Task statement → Look for the line containing "JP1 pin 2: GND -> VC2" in the listing below; from there, output every line exactly, the last one included.

Input data →
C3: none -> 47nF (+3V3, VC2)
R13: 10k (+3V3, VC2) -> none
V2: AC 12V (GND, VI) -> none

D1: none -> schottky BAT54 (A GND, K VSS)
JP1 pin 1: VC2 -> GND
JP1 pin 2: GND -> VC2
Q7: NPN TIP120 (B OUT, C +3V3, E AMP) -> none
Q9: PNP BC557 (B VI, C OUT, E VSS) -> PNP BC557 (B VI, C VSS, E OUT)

Task output →
JP1 pin 2: GND -> VC2
Q7: NPN TIP120 (B OUT, C +3V3, E AMP) -> none
Q9: PNP BC557 (B VI, C OUT, E VSS) -> PNP BC557 (B VI, C VSS, E OUT)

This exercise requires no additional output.